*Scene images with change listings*
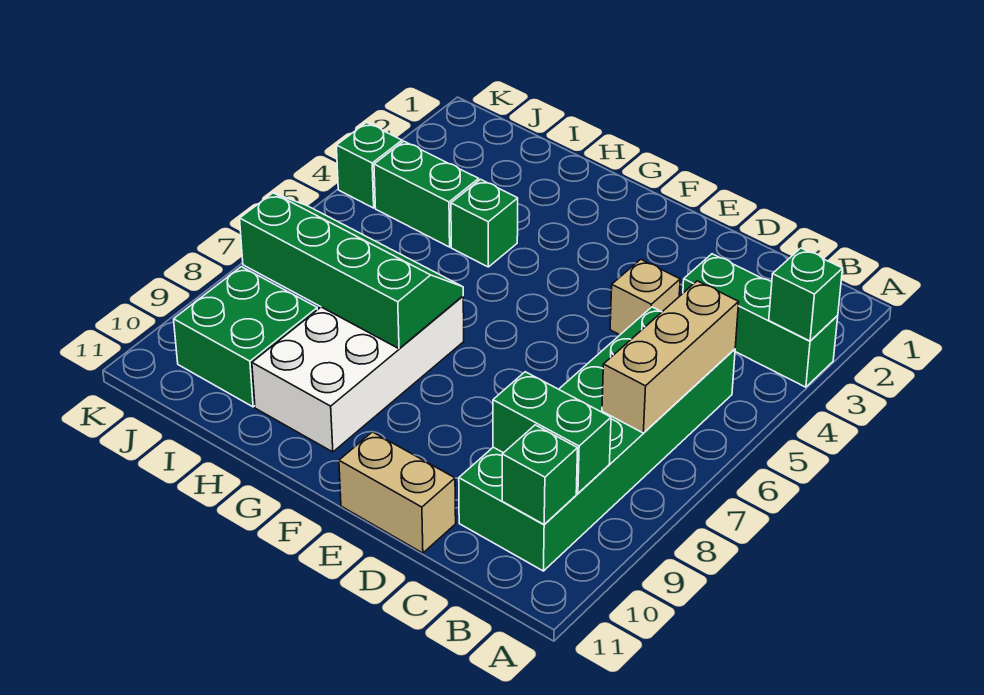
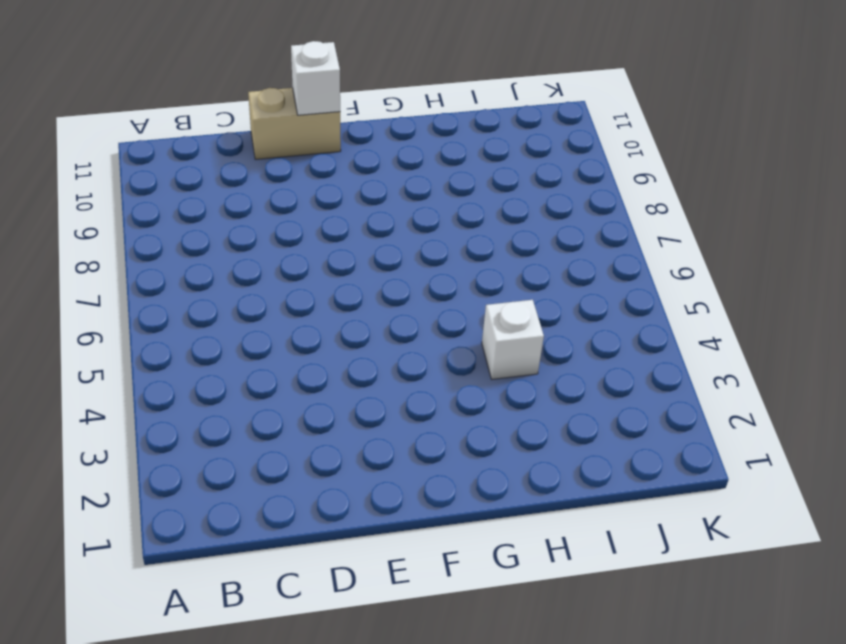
white brick E11 level 2 -> none
white brick H4 level 1 -> green brick H4 level 1
none -> green brick A3:C3 level 1
none -> green brick B5:C10 level 1
none -> tan brick D4 level 1

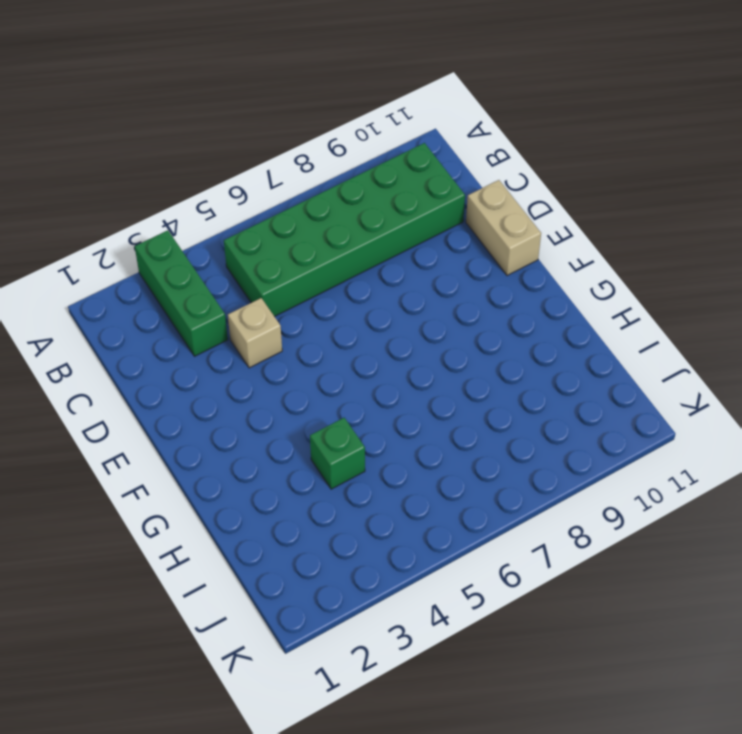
none -> white brick G7:H10 level 1
none -> green brick I4:J4 level 1
none -> green brick I9:J10 level 1

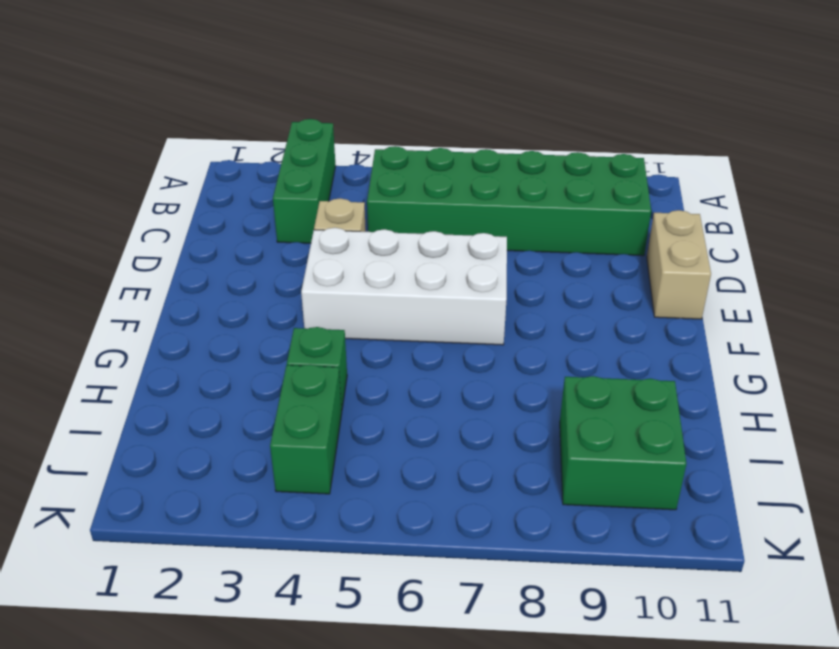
white brick E4:F7 level 1 -> white brick G7:H10 level 1
none -> green brick K4 level 1
none -> green brick A3 level 2
none -> tan brick B5:B7 level 2

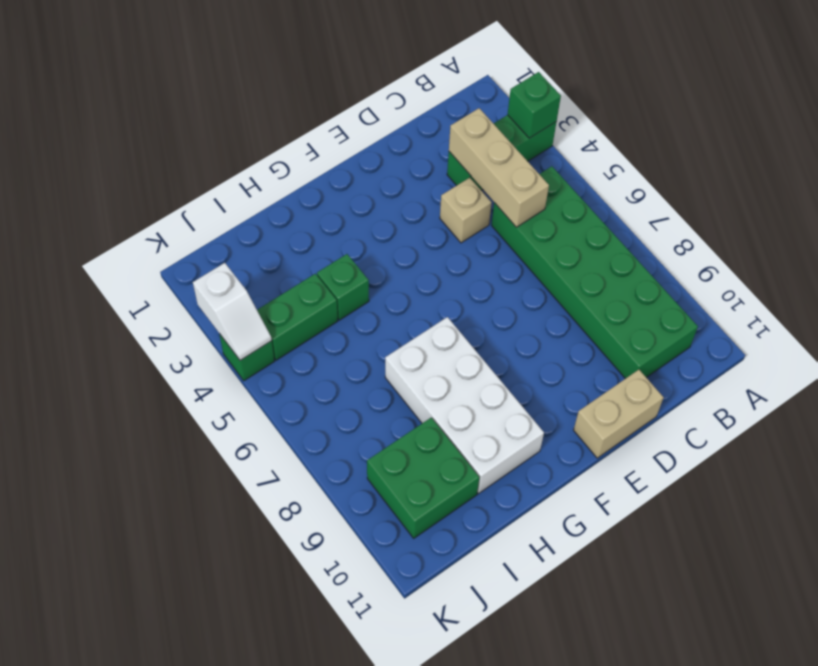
tan brick C3:C5 level 2 -> tan brick B5:B7 level 2
white slope K3:K4 level 2 top 3 -> none
none -> green brick B9:C9 level 2
none -> green brick B10 level 2
none -> green slope G7:J8 level 2 top 8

*What you have to do*
Each entry above should come back word for word, and no picture should come with it.

*Solution to this exercise*
white brick E11 level 2 -> none
white brick H4 level 1 -> green brick H4 level 1
none -> green brick A3:C3 level 1
none -> green brick B5:C10 level 1
none -> tan brick D4 level 1

none -> white brick G7:H10 level 1
none -> green brick I4:J4 level 1
none -> green brick I9:J10 level 1

white brick E4:F7 level 1 -> white brick G7:H10 level 1
none -> green brick K4 level 1
none -> green brick A3 level 2
none -> tan brick B5:B7 level 2

tan brick C3:C5 level 2 -> tan brick B5:B7 level 2
white slope K3:K4 level 2 top 3 -> none
none -> green brick B9:C9 level 2
none -> green brick B10 level 2
none -> green slope G7:J8 level 2 top 8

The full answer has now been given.